■ What you will do ■
Output these lines exactly as they appear, starting at the line that contains "Trace the roads" and ending at the last line of the entries.

— START OF Data for this task —

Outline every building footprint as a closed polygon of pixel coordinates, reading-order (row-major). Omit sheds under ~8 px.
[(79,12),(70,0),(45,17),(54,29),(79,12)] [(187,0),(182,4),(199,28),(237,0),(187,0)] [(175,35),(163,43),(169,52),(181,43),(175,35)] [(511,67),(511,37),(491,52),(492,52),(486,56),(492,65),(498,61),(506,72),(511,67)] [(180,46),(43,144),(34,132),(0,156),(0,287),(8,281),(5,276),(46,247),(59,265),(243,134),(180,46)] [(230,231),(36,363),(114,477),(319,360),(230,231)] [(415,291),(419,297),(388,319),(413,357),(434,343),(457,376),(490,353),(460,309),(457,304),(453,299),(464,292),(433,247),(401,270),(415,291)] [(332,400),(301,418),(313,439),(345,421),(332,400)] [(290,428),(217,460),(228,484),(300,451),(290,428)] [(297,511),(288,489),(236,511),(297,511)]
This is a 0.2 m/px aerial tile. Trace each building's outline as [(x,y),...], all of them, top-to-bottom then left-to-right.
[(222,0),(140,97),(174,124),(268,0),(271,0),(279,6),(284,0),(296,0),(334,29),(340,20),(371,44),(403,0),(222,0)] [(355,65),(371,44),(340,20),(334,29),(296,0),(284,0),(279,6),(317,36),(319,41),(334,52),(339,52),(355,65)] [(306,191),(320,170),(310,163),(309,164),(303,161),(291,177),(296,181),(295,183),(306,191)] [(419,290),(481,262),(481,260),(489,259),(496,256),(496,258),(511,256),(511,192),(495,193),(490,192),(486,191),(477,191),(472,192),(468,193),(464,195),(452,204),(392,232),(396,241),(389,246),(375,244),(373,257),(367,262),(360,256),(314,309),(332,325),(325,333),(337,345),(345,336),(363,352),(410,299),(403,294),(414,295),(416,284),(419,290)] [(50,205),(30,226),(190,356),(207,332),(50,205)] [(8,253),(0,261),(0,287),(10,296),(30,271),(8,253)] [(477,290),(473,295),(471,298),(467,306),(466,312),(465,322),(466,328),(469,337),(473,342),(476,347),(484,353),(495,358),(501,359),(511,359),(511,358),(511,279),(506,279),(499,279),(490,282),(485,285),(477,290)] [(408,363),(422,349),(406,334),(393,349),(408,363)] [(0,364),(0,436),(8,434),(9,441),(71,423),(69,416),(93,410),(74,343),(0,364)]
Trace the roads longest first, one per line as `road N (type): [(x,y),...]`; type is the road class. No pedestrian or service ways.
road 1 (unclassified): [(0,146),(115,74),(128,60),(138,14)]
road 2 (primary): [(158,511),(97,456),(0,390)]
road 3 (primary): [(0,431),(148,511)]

— END OF Data for this task —

■ Response below ■
Trace the roads longest first, one per line as `road N (type): [(x,y),...]`; type is the road class. No pedestrian or service ways.
road 1 (unclassified): [(0,146),(115,74),(128,60),(138,14)]
road 2 (primary): [(158,511),(97,456),(0,390)]
road 3 (primary): [(0,431),(148,511)]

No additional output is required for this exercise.